Source records
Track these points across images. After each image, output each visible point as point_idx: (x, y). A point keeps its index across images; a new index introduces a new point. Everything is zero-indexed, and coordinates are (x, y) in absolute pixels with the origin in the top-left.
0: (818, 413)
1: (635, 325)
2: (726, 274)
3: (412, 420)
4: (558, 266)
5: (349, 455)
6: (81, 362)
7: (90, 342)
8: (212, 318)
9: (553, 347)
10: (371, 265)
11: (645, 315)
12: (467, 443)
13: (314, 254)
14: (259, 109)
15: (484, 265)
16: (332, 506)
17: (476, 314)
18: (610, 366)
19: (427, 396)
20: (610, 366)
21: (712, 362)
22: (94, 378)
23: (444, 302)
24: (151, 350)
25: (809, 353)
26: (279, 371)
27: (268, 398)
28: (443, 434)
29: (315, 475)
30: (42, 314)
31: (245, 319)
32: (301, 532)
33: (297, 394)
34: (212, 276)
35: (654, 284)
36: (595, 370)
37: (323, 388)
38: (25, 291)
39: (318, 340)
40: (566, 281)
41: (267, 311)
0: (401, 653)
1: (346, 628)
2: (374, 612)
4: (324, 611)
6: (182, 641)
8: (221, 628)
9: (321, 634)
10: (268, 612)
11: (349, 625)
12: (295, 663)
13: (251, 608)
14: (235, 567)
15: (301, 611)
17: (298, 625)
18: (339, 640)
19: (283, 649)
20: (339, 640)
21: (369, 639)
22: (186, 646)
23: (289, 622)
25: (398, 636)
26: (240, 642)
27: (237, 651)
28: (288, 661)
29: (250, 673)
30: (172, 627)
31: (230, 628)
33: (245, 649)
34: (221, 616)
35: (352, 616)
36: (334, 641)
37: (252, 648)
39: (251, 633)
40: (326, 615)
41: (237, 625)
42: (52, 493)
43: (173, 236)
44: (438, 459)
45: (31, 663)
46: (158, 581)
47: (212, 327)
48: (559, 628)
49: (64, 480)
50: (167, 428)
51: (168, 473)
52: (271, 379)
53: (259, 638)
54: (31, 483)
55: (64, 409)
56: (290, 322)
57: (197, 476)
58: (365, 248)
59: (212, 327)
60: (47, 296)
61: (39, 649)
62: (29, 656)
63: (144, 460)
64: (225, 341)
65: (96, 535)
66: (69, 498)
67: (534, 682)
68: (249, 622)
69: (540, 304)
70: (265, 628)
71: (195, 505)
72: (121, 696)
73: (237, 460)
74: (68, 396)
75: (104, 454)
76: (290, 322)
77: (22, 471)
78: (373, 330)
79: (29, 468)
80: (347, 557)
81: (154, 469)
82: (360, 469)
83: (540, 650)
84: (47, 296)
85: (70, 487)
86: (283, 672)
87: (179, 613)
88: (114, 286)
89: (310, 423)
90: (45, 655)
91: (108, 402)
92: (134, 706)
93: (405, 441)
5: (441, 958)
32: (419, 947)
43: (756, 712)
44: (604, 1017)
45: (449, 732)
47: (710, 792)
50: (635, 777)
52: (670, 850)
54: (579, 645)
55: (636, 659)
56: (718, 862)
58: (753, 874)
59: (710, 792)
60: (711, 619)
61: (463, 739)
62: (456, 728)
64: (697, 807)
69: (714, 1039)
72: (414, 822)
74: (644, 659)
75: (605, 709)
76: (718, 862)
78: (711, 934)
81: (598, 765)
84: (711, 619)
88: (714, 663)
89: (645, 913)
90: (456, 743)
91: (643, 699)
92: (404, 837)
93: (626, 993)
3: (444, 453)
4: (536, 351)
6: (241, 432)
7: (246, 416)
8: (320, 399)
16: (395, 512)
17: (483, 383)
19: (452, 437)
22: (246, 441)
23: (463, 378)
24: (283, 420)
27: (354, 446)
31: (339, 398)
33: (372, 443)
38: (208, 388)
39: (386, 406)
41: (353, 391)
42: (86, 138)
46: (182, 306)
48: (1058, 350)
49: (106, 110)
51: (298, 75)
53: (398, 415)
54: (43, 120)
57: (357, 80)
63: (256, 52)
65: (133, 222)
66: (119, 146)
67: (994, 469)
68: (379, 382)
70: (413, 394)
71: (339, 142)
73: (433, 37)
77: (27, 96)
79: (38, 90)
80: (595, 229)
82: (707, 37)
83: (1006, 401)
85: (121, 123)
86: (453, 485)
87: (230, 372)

* _The request_
Reproduce the listing verbatim, starting at its first line and ending at the line that contains "6: (182, 641)", including both of those lines.

* _Full solution_
Track these points across images. After each image, output each visible point as point_idx: (x, y). A point keeps its index across images; a new index introduces a new point. Everything is zero-indexed, and coordinates are (x, y) in absolute pixels with the origin in the top-left.
0: (818, 413)
1: (635, 325)
2: (726, 274)
3: (412, 420)
4: (558, 266)
5: (349, 455)
6: (81, 362)
7: (90, 342)
8: (212, 318)
9: (553, 347)
10: (371, 265)
11: (645, 315)
12: (467, 443)
13: (314, 254)
14: (259, 109)
15: (484, 265)
16: (332, 506)
17: (476, 314)
18: (610, 366)
19: (427, 396)
20: (610, 366)
21: (712, 362)
22: (94, 378)
23: (444, 302)
24: (151, 350)
25: (809, 353)
26: (279, 371)
27: (268, 398)
28: (443, 434)
29: (315, 475)
30: (42, 314)
31: (245, 319)
32: (301, 532)
33: (297, 394)
34: (212, 276)
35: (654, 284)
36: (595, 370)
37: (323, 388)
38: (25, 291)
39: (318, 340)
40: (566, 281)
41: (267, 311)
0: (401, 653)
1: (346, 628)
2: (374, 612)
4: (324, 611)
6: (182, 641)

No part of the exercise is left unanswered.